**ACTIVITY:** In the records below, find the line containing "orange eraser [521,297,581,341]" and restate it and all lines after it exactly, through the last line.

**DATA FOR ANALYSIS:**

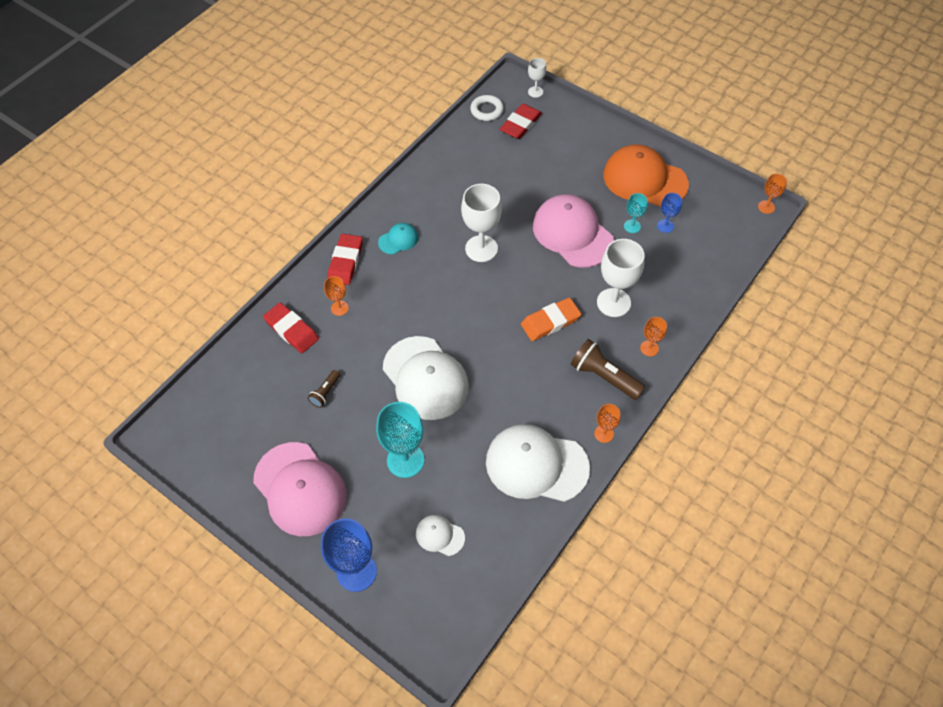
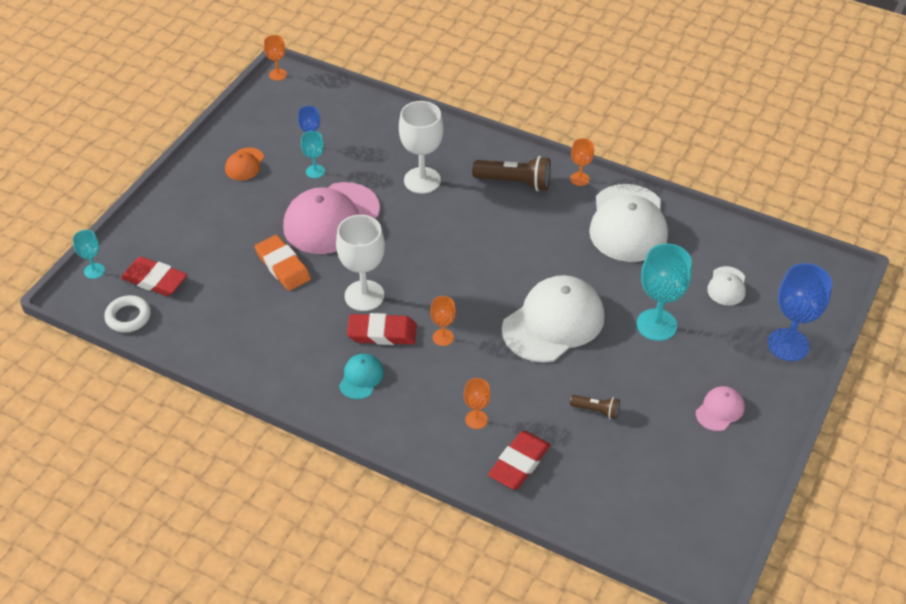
camera: 100 degrees left, 10 degrees down
pink cap [253,442,347,536] -> pink cap [696,386,745,431], size x0.47
red eraser [328,234,363,285] -> red eraser moved to [347,313,417,345]
turquoise cap [378,223,419,254] -> turquoise cap turned 60 degrees clockwise [339,354,384,399]
orange eraser [521,297,581,341] -> orange eraser moved to [255,235,311,291]
white goblet [528,58,546,98] -> turquoise goblet [73,230,105,279]
brown flashlight [571,339,645,400] -> brown flashlight turned 105 degrees counterclockwise [472,156,551,191]
orange cap [603,144,689,207] -> orange cap [225,147,264,181], size x0.47
orange goblet [640,317,667,356] -> orange goblet moved to [430,296,456,346]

**SOLUTION FOR THIS EXERCISE:**
orange eraser [521,297,581,341] -> orange eraser moved to [255,235,311,291]
white goblet [528,58,546,98] -> turquoise goblet [73,230,105,279]
brown flashlight [571,339,645,400] -> brown flashlight turned 105 degrees counterclockwise [472,156,551,191]
orange cap [603,144,689,207] -> orange cap [225,147,264,181], size x0.47
orange goblet [640,317,667,356] -> orange goblet moved to [430,296,456,346]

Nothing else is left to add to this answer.